Without including the pictures, copy each line below exactly as it reads.

Scene comparison data
^^^^
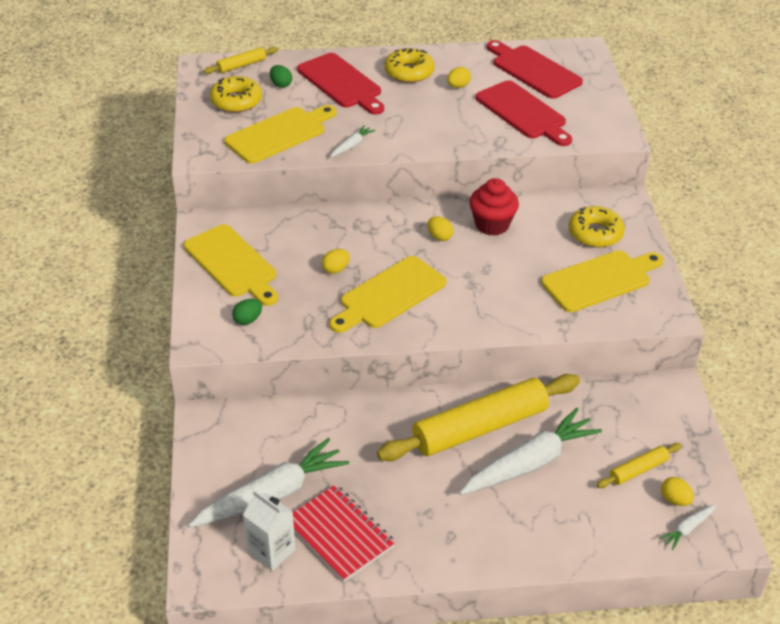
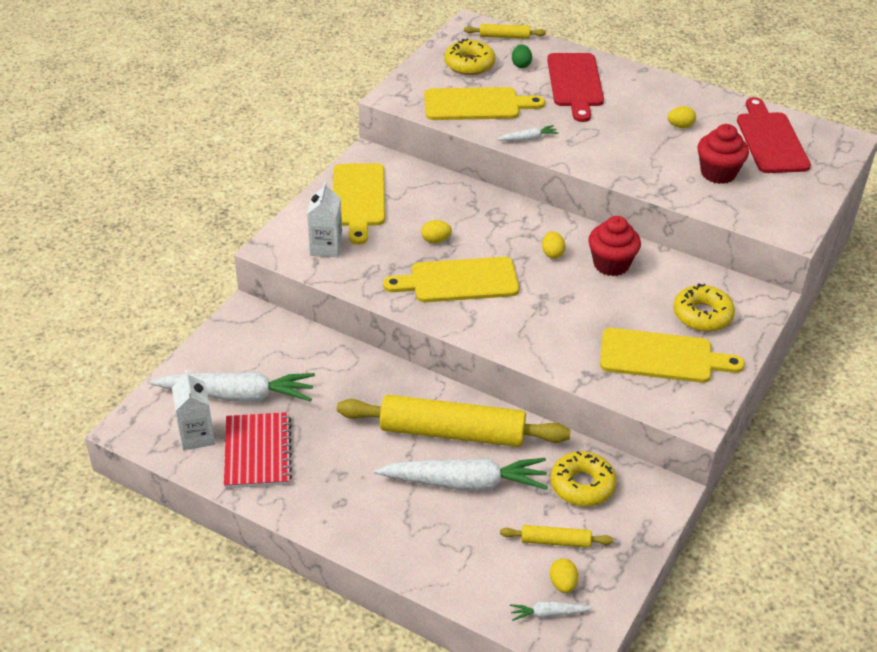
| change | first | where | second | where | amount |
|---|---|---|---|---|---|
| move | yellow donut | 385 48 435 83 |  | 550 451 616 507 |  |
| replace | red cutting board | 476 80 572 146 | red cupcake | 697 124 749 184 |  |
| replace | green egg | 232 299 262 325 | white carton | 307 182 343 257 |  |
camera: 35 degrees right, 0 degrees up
^^^^
> _OUTPUT_:
| change | first | where | second | where | amount |
|---|---|---|---|---|---|
| move | yellow donut | 385 48 435 83 |  | 550 451 616 507 |  |
| replace | red cutting board | 476 80 572 146 | red cupcake | 697 124 749 184 |  |
| replace | green egg | 232 299 262 325 | white carton | 307 182 343 257 |  |
camera: 35 degrees right, 0 degrees up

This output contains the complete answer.